### Material for this exercise

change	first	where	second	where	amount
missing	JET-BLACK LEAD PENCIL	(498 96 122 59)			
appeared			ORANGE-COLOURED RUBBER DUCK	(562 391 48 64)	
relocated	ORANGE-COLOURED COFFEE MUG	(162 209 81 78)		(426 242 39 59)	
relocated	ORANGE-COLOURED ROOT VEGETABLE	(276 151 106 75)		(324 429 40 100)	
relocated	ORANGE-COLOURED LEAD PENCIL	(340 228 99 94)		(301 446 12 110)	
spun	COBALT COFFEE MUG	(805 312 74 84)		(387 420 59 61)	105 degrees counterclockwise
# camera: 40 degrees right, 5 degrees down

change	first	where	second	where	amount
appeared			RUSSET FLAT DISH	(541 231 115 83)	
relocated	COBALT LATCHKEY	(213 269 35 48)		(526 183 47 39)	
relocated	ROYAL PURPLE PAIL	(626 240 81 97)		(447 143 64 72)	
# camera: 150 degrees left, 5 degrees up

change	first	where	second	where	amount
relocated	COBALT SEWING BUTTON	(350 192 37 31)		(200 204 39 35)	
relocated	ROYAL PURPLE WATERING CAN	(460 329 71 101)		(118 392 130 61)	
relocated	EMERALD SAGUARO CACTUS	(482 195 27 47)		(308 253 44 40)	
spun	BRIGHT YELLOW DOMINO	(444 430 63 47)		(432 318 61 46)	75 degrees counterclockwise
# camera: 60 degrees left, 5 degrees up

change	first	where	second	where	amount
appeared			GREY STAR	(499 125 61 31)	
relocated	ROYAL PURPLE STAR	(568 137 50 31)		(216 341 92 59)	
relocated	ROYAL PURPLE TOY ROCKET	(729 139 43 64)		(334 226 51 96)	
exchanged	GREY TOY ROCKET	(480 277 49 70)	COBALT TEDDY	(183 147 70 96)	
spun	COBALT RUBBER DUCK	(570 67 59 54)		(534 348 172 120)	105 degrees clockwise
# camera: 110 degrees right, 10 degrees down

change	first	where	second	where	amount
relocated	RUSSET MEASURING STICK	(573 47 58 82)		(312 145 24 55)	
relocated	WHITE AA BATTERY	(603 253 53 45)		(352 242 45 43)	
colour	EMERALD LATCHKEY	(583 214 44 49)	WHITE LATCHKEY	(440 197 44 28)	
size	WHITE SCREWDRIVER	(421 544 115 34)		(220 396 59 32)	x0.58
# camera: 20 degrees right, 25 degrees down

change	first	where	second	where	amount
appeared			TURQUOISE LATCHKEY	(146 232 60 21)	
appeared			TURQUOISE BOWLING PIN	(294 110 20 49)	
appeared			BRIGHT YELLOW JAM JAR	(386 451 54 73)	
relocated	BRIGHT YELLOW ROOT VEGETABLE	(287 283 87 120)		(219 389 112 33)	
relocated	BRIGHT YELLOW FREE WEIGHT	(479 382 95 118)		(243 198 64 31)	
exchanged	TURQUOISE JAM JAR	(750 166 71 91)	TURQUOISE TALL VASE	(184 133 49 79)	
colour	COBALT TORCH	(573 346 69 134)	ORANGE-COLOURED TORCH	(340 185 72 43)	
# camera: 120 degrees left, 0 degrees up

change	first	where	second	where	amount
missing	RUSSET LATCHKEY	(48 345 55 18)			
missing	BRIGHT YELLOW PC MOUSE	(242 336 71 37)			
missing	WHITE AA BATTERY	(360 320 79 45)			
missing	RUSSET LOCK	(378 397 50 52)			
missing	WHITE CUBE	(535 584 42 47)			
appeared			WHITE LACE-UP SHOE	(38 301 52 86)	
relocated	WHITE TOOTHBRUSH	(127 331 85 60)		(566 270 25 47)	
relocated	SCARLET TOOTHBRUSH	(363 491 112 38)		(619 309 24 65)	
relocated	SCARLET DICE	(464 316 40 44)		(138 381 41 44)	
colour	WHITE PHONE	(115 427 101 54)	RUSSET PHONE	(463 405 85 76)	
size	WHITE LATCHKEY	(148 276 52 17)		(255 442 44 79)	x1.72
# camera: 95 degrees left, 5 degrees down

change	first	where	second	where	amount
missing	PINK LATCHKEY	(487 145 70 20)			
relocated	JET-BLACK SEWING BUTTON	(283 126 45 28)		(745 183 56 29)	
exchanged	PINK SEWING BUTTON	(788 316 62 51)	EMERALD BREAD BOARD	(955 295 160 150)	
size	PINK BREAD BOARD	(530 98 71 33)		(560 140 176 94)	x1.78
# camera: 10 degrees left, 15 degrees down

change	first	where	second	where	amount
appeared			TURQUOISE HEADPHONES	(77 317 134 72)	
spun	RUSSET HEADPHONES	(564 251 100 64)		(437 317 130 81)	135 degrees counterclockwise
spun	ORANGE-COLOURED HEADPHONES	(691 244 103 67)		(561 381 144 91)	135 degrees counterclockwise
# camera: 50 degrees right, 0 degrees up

######

[Problem description]: Please give a count of the lines in the records where the word "LEAD" occurs, with nothing besides it.

[Worked solution]: 2